**Task goal**
From the top of the records below, return each line exactly, ending with the line that contains "BARO pin SDA: 11 -> A0".

-- Opening Marker --

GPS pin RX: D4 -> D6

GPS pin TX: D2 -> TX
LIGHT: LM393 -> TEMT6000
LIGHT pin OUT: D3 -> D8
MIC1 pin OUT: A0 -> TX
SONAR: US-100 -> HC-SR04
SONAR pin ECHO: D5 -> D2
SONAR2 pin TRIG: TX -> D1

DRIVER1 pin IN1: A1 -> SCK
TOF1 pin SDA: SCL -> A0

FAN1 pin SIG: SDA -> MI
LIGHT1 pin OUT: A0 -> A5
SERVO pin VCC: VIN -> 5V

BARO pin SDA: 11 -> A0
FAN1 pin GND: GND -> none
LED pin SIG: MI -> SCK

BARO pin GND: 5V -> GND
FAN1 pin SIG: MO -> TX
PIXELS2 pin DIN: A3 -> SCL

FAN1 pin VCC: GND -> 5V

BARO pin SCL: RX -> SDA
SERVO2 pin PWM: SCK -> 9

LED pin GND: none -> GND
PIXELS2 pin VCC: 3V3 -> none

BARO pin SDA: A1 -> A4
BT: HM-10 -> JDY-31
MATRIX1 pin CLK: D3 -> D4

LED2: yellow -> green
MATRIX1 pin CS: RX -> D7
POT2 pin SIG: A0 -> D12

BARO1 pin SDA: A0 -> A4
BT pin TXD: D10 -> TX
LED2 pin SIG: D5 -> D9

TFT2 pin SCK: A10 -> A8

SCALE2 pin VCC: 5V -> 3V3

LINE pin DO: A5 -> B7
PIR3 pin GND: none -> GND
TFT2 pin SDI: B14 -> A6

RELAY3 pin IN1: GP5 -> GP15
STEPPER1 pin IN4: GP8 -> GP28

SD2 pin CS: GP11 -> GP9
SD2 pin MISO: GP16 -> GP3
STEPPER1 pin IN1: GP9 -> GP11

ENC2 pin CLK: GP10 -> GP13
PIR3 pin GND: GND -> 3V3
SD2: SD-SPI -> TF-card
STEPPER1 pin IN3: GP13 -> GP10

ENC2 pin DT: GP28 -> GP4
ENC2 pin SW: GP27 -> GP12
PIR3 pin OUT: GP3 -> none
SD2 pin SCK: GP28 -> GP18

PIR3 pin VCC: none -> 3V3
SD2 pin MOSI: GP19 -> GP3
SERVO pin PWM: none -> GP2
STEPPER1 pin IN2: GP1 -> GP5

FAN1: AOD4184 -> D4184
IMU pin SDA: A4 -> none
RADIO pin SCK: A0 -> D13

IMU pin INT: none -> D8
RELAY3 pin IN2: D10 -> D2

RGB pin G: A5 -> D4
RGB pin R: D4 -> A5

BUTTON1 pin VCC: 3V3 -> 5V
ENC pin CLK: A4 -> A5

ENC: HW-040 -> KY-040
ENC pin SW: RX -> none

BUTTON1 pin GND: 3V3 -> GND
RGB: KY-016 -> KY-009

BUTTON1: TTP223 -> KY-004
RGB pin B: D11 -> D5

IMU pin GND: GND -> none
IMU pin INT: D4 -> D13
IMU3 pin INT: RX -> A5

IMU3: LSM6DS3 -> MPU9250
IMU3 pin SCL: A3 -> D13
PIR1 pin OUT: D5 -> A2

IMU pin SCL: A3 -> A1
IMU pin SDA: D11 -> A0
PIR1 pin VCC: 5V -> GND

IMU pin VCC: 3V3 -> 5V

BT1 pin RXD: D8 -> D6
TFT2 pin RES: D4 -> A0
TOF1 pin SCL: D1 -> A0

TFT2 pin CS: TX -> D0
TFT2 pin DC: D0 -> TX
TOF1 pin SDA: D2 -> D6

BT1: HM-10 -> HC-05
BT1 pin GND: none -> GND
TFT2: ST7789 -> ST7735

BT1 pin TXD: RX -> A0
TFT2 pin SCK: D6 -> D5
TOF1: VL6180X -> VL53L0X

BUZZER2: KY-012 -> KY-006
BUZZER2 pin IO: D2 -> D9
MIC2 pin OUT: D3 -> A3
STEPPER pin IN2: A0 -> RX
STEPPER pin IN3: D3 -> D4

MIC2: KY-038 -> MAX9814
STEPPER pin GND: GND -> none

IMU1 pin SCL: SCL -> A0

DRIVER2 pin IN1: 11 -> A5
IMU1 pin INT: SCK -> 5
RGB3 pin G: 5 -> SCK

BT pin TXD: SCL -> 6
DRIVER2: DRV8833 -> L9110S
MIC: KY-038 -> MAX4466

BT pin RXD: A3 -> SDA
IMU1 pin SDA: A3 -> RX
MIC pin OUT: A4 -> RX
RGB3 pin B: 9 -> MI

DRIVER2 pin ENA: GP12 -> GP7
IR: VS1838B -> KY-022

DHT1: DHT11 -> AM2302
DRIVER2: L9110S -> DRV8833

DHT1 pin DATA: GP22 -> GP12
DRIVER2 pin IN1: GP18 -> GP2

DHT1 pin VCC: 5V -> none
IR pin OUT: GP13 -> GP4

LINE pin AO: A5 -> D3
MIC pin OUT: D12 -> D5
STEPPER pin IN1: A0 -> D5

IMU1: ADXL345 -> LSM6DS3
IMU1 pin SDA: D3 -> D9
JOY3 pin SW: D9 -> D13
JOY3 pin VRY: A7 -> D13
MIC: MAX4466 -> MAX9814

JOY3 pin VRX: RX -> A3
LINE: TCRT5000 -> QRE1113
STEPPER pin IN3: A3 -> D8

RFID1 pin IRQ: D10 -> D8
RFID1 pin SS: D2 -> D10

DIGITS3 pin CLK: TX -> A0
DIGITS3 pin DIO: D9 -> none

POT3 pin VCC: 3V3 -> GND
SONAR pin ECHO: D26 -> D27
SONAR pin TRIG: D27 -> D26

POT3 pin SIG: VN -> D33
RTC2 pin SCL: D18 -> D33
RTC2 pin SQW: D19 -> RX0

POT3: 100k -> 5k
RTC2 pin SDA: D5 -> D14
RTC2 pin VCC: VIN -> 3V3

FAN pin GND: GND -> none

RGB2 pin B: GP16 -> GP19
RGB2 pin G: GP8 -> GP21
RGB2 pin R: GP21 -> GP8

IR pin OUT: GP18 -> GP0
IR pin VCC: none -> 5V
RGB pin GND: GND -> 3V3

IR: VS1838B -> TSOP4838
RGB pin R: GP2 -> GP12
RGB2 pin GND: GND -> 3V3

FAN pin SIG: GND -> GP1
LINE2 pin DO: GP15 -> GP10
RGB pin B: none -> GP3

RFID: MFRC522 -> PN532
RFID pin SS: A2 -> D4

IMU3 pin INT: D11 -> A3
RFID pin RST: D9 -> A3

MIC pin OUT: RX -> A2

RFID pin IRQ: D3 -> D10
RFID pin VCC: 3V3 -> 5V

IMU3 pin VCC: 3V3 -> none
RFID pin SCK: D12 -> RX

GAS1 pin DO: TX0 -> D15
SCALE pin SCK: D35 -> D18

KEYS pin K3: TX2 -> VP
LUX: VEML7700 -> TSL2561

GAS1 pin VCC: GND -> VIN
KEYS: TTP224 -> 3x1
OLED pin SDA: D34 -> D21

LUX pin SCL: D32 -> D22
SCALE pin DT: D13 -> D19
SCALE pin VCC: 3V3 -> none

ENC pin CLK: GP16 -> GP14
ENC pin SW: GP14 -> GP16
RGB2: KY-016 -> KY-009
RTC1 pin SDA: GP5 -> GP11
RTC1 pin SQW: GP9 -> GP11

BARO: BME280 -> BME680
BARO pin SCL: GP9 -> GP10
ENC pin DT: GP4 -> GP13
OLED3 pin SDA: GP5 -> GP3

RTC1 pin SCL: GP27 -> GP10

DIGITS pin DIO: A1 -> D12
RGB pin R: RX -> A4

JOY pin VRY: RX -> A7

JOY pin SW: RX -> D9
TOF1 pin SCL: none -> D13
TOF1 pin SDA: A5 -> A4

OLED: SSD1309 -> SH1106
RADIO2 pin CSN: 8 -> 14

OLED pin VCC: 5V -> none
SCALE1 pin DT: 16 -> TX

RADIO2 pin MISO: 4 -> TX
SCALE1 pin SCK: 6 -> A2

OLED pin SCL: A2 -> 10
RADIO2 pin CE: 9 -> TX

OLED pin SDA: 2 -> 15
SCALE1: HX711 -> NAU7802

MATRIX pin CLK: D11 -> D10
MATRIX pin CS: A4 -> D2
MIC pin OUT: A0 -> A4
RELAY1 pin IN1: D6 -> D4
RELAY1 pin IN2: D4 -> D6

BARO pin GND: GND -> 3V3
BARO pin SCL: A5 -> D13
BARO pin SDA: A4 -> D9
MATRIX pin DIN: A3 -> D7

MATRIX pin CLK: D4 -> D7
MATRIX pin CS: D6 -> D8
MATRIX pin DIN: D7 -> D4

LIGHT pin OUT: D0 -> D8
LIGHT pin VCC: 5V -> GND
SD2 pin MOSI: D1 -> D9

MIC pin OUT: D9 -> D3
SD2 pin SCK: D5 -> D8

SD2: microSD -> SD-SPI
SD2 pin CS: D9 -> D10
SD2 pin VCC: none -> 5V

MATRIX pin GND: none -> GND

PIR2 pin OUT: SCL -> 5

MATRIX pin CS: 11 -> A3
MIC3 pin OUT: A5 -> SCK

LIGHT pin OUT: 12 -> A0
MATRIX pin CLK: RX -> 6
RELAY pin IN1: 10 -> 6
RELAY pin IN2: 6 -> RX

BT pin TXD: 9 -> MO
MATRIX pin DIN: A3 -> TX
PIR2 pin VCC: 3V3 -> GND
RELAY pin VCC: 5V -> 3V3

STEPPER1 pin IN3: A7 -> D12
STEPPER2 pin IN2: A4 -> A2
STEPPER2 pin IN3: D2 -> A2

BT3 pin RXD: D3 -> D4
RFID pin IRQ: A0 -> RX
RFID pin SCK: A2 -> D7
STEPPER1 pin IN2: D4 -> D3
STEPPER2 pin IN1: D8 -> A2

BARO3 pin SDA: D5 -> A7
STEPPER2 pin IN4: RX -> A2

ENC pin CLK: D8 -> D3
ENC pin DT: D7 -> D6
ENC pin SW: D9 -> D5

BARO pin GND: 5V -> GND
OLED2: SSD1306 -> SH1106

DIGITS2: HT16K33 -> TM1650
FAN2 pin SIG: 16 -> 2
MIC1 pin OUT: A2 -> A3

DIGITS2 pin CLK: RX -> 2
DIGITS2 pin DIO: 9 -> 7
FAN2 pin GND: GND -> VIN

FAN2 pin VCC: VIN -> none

-- Closing Marker --

**Task response**
GPS pin RX: D4 -> D6

GPS pin TX: D2 -> TX
LIGHT: LM393 -> TEMT6000
LIGHT pin OUT: D3 -> D8
MIC1 pin OUT: A0 -> TX
SONAR: US-100 -> HC-SR04
SONAR pin ECHO: D5 -> D2
SONAR2 pin TRIG: TX -> D1

DRIVER1 pin IN1: A1 -> SCK
TOF1 pin SDA: SCL -> A0

FAN1 pin SIG: SDA -> MI
LIGHT1 pin OUT: A0 -> A5
SERVO pin VCC: VIN -> 5V

BARO pin SDA: 11 -> A0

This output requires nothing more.